◆ What to do ◆
Each line below should be retyped exactly, with no pictures.
*** Block opens ***
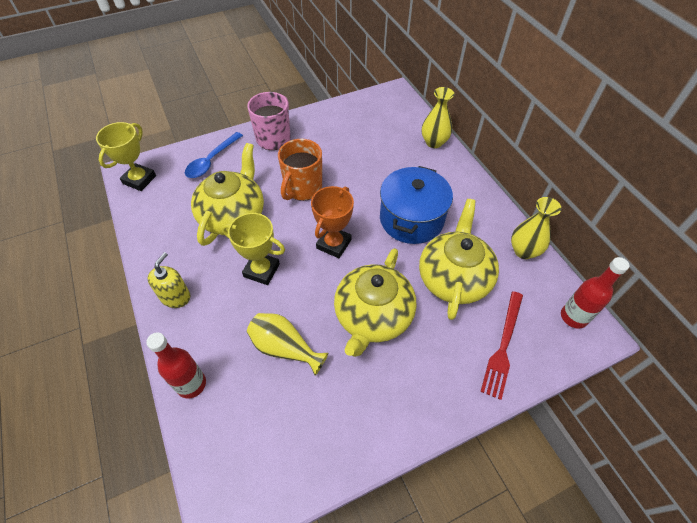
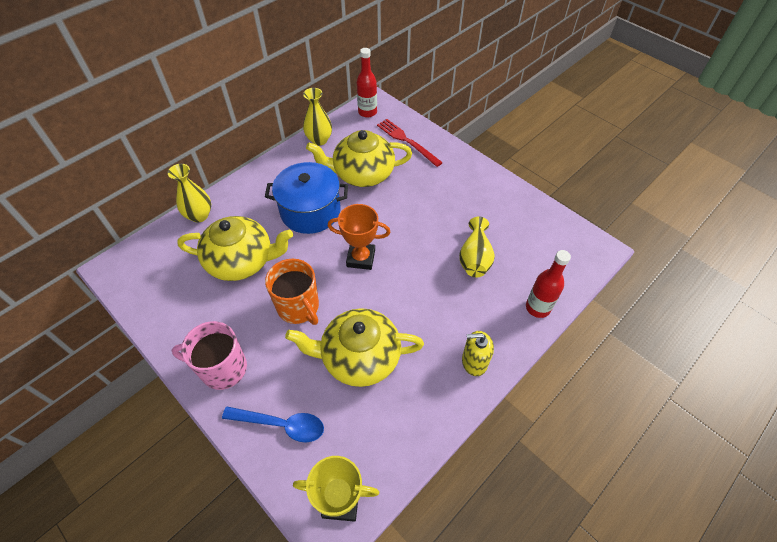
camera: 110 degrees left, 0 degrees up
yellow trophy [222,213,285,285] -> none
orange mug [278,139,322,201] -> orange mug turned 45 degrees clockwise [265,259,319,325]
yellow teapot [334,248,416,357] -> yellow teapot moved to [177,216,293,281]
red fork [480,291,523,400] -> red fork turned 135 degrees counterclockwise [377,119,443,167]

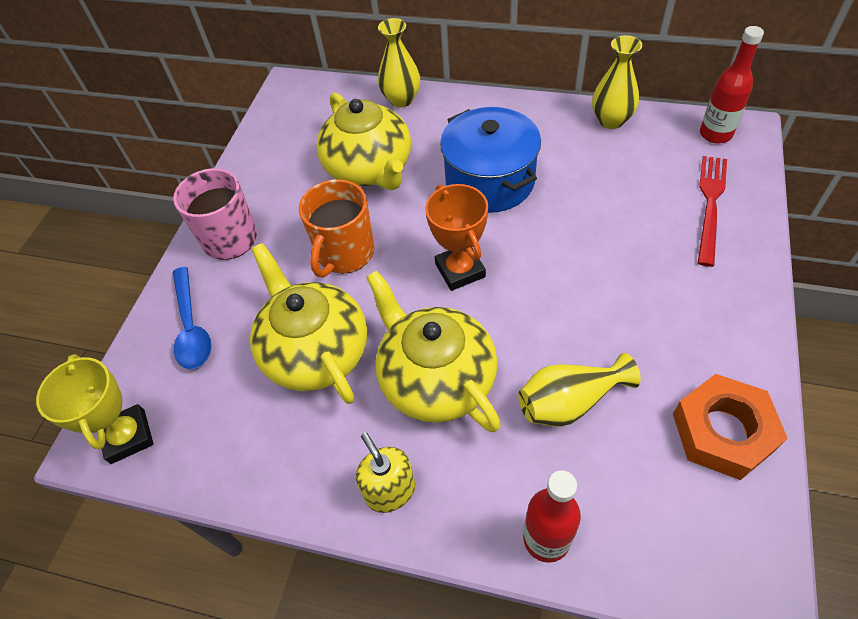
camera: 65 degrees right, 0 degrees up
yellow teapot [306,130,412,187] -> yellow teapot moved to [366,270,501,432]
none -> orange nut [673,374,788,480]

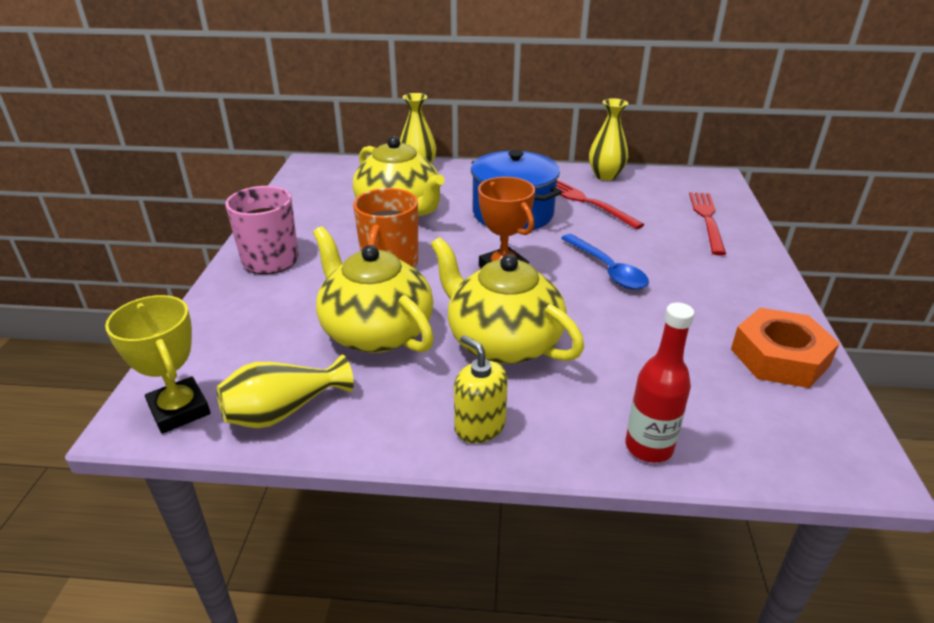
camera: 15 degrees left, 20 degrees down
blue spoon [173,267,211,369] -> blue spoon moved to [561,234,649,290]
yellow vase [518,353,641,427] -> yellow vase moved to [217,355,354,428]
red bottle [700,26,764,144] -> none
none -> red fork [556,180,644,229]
*** Block closes ***
◆ Response area ◆
camera: 110 degrees left, 0 degrees up
yellow trophy [222,213,285,285] -> none
orange mug [278,139,322,201] -> orange mug turned 45 degrees clockwise [265,259,319,325]
yellow teapot [334,248,416,357] -> yellow teapot moved to [177,216,293,281]
red fork [480,291,523,400] -> red fork turned 135 degrees counterclockwise [377,119,443,167]

camera: 65 degrees right, 0 degrees up
yellow teapot [306,130,412,187] -> yellow teapot moved to [366,270,501,432]
none -> orange nut [673,374,788,480]

camera: 15 degrees left, 20 degrees down
blue spoon [173,267,211,369] -> blue spoon moved to [561,234,649,290]
yellow vase [518,353,641,427] -> yellow vase moved to [217,355,354,428]
red bottle [700,26,764,144] -> none
none -> red fork [556,180,644,229]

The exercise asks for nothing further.